• **EXERCISE PROMPT**: Retype the data below verbatim; pictures do not belong in the copy.

:: RECORD EXTRACTS ::

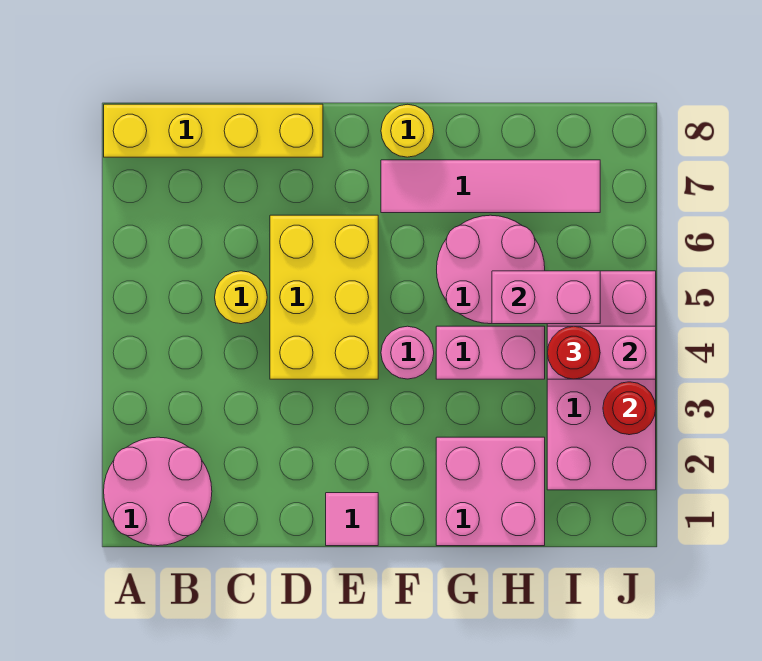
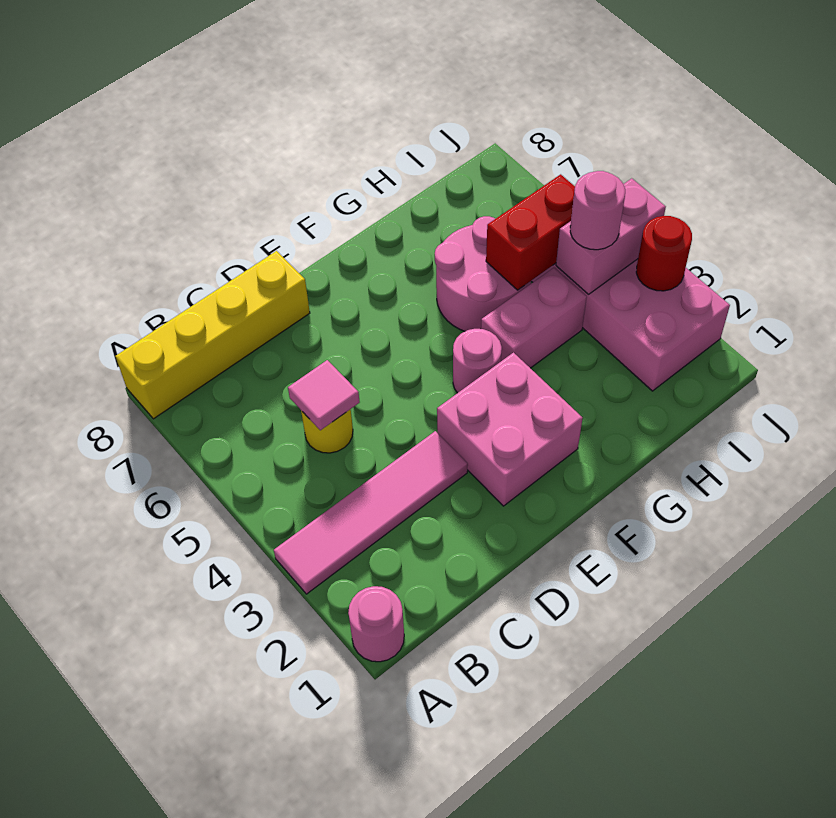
pink round brick A1:B2 level 1 -> pink round brick A1 level 1
yellow brick D4:E6 level 1 -> none
pink tile E1 level 1 -> pink tile C5 level 2
pink tile F7:I7 level 1 -> pink tile A3:D3 level 1
yellow round brick F8 level 1 -> none
pink brick G1:H2 level 1 -> pink brick E2:F3 level 1
pink brick H5:I5 level 2 -> red brick H5:I5 level 2
red round brick I4 level 3 -> pink round brick I4 level 3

:::

• **EXPECTED OUTPUT**:
pink round brick A1:B2 level 1 -> pink round brick A1 level 1
yellow brick D4:E6 level 1 -> none
pink tile E1 level 1 -> pink tile C5 level 2
pink tile F7:I7 level 1 -> pink tile A3:D3 level 1
yellow round brick F8 level 1 -> none
pink brick G1:H2 level 1 -> pink brick E2:F3 level 1
pink brick H5:I5 level 2 -> red brick H5:I5 level 2
red round brick I4 level 3 -> pink round brick I4 level 3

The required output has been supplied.